__Your objective__
Set every record down again, identical to the original.

__Given records__
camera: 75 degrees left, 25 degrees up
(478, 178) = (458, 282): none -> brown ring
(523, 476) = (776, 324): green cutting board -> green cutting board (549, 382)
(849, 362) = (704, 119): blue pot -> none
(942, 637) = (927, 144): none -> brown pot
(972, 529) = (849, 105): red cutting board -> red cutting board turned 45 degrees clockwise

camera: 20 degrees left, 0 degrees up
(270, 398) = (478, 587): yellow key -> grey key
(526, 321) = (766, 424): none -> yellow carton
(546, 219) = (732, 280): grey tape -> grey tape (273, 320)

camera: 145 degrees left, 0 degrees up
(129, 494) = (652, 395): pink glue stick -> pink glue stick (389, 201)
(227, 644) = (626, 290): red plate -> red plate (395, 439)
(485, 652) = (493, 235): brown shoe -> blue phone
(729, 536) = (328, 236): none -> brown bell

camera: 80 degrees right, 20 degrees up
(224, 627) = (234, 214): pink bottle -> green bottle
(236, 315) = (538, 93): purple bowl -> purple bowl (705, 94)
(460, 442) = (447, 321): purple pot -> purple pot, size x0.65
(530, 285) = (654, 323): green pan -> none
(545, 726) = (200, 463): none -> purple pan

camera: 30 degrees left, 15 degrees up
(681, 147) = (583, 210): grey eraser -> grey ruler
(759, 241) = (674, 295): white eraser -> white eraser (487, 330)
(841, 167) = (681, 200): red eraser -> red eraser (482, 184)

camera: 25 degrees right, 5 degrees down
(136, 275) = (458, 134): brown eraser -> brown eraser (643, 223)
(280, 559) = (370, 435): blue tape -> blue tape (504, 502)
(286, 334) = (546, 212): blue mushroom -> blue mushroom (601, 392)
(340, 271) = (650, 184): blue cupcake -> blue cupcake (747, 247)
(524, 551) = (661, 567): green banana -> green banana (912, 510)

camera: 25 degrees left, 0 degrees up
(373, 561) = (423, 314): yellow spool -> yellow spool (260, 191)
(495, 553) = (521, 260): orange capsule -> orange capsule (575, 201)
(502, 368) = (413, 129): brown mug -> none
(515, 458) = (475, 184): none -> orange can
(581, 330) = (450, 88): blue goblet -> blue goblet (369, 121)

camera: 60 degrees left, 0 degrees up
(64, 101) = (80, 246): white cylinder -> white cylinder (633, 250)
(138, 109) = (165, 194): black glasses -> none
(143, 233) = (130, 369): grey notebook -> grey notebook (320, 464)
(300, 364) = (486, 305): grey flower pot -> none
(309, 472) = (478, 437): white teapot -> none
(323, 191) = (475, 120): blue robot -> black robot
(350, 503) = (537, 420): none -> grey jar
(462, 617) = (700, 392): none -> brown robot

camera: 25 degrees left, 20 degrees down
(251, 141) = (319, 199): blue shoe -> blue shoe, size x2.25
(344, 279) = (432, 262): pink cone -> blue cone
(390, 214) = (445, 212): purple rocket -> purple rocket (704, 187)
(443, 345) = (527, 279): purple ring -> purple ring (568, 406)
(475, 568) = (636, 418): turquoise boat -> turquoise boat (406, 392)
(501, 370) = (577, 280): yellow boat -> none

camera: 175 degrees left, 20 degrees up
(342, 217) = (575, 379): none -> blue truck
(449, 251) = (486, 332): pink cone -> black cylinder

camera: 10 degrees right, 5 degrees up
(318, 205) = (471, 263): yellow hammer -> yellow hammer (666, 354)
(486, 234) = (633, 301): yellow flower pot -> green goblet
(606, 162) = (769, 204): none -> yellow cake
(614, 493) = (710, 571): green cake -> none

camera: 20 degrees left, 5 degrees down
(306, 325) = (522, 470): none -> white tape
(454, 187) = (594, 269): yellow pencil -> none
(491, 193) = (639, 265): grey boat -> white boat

__Response below__
camera: 75 degrees left, 25 degrees up
(478, 178) = (458, 282): none -> brown ring
(523, 476) = (776, 324): green cutting board -> green cutting board (549, 382)
(849, 362) = (704, 119): blue pot -> none
(942, 637) = (927, 144): none -> brown pot
(972, 529) = (849, 105): red cutting board -> red cutting board turned 45 degrees clockwise

camera: 20 degrees left, 0 degrees up
(270, 398) = (478, 587): yellow key -> grey key
(526, 321) = (766, 424): none -> yellow carton
(546, 219) = (732, 280): grey tape -> grey tape (273, 320)

camera: 145 degrees left, 0 degrees up
(129, 494) = (652, 395): pink glue stick -> pink glue stick (389, 201)
(227, 644) = (626, 290): red plate -> red plate (395, 439)
(485, 652) = (493, 235): brown shoe -> blue phone
(729, 536) = (328, 236): none -> brown bell

camera: 80 degrees right, 20 degrees up
(224, 627) = (234, 214): pink bottle -> green bottle
(236, 315) = (538, 93): purple bowl -> purple bowl (705, 94)
(460, 442) = (447, 321): purple pot -> purple pot, size x0.65
(530, 285) = (654, 323): green pan -> none
(545, 726) = (200, 463): none -> purple pan

camera: 30 degrees left, 15 degrees up
(681, 147) = (583, 210): grey eraser -> grey ruler
(759, 241) = (674, 295): white eraser -> white eraser (487, 330)
(841, 167) = (681, 200): red eraser -> red eraser (482, 184)

camera: 25 degrees right, 5 degrees down
(136, 275) = (458, 134): brown eraser -> brown eraser (643, 223)
(280, 559) = (370, 435): blue tape -> blue tape (504, 502)
(286, 334) = (546, 212): blue mushroom -> blue mushroom (601, 392)
(340, 271) = (650, 184): blue cupcake -> blue cupcake (747, 247)
(524, 551) = (661, 567): green banana -> green banana (912, 510)

camera: 25 degrees left, 0 degrees up
(373, 561) = (423, 314): yellow spool -> yellow spool (260, 191)
(495, 553) = (521, 260): orange capsule -> orange capsule (575, 201)
(502, 368) = (413, 129): brown mug -> none
(515, 458) = (475, 184): none -> orange can
(581, 330) = (450, 88): blue goblet -> blue goblet (369, 121)

camera: 60 degrees left, 0 degrees up
(64, 101) = (80, 246): white cylinder -> white cylinder (633, 250)
(138, 109) = (165, 194): black glasses -> none
(143, 233) = (130, 369): grey notebook -> grey notebook (320, 464)
(300, 364) = (486, 305): grey flower pot -> none
(309, 472) = (478, 437): white teapot -> none
(323, 191) = (475, 120): blue robot -> black robot
(350, 503) = (537, 420): none -> grey jar
(462, 617) = (700, 392): none -> brown robot

camera: 25 degrees left, 20 degrees down
(251, 141) = (319, 199): blue shoe -> blue shoe, size x2.25
(344, 279) = (432, 262): pink cone -> blue cone
(390, 214) = (445, 212): purple rocket -> purple rocket (704, 187)
(443, 345) = (527, 279): purple ring -> purple ring (568, 406)
(475, 568) = (636, 418): turquoise boat -> turquoise boat (406, 392)
(501, 370) = (577, 280): yellow boat -> none

camera: 175 degrees left, 20 degrees up
(342, 217) = (575, 379): none -> blue truck
(449, 251) = (486, 332): pink cone -> black cylinder

camera: 10 degrees right, 5 degrees up
(318, 205) = (471, 263): yellow hammer -> yellow hammer (666, 354)
(486, 234) = (633, 301): yellow flower pot -> green goblet
(606, 162) = (769, 204): none -> yellow cake
(614, 493) = (710, 571): green cake -> none

camera: 20 degrees left, 5 degrees down
(306, 325) = (522, 470): none -> white tape
(454, 187) = (594, 269): yellow pencil -> none
(491, 193) = (639, 265): grey boat -> white boat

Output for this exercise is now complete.